#### [Stored data entries]
========

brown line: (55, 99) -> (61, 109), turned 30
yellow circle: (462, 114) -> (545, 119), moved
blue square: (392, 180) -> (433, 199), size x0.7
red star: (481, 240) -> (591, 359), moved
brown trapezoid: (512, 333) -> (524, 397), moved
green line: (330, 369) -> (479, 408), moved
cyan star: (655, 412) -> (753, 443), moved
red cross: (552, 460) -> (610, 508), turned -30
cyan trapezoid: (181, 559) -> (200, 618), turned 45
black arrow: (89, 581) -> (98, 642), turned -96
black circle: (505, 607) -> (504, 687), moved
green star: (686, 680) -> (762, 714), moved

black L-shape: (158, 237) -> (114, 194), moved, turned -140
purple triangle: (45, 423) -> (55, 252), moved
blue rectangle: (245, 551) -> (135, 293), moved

========

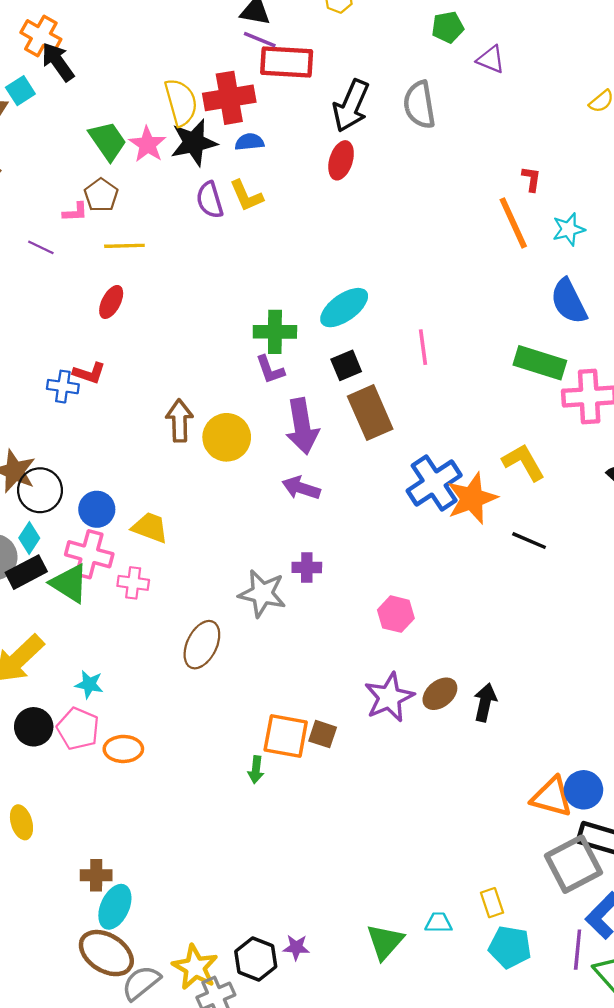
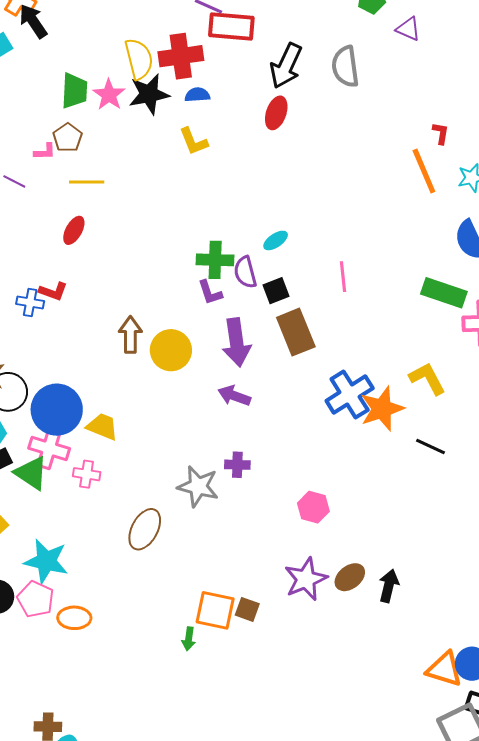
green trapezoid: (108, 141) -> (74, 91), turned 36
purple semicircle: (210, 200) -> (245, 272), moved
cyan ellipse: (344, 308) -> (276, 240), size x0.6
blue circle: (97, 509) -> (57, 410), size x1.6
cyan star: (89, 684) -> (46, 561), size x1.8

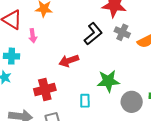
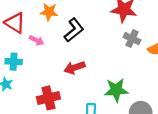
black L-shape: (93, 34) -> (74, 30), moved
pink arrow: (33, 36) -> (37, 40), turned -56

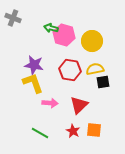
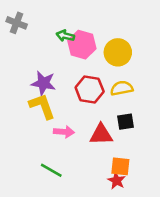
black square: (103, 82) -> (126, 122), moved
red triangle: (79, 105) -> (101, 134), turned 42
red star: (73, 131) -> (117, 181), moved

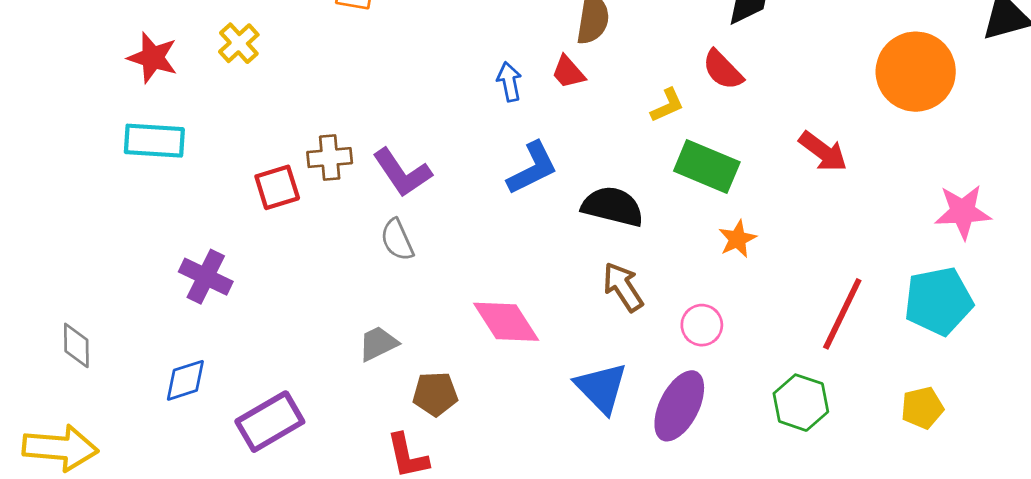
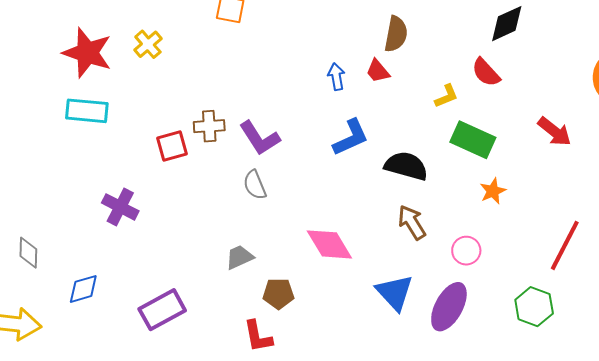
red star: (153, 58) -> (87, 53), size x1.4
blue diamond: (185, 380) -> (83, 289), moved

========

#### [EXERCISE AIM]
From the line that has "green star: (686, 680) -> (762, 714), moved" through the line that has "blue rectangle: (245, 551)", copy every line exactly as it appears above, and leave out all others.

#### [OUTPUT FOR THIS TASK]
green star: (686, 680) -> (762, 714), moved

black L-shape: (158, 237) -> (114, 194), moved, turned -140
purple triangle: (45, 423) -> (55, 252), moved
blue rectangle: (245, 551) -> (135, 293), moved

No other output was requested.